WHAT TO DO: When the string "none" occurs in a line of the records, show that line.

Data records
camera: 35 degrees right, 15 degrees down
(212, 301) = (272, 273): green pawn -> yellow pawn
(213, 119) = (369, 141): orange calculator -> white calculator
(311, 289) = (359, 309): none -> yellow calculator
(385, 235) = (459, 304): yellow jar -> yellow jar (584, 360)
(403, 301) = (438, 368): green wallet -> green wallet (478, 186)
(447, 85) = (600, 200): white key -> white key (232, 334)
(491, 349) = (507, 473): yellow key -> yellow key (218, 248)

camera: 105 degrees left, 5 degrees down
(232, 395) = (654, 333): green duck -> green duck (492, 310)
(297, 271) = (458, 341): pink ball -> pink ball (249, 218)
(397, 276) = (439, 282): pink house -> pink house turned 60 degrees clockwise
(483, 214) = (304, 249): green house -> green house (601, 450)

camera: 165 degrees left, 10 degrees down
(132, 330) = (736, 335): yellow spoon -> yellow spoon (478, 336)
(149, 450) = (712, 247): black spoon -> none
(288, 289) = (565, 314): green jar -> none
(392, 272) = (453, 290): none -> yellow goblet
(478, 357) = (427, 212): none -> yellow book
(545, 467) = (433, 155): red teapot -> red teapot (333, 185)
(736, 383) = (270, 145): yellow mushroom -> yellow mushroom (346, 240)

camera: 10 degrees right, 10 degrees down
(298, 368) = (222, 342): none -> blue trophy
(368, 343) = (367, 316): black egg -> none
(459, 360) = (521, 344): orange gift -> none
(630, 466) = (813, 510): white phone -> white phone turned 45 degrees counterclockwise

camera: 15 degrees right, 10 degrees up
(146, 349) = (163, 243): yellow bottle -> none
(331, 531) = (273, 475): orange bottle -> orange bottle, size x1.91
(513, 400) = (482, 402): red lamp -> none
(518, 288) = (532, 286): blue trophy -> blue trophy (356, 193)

YOUR SOLUTION:
(311, 289) = (359, 309): none -> yellow calculator
(149, 450) = (712, 247): black spoon -> none
(288, 289) = (565, 314): green jar -> none
(392, 272) = (453, 290): none -> yellow goblet
(478, 357) = (427, 212): none -> yellow book
(298, 368) = (222, 342): none -> blue trophy
(368, 343) = (367, 316): black egg -> none
(459, 360) = (521, 344): orange gift -> none
(146, 349) = (163, 243): yellow bottle -> none
(513, 400) = (482, 402): red lamp -> none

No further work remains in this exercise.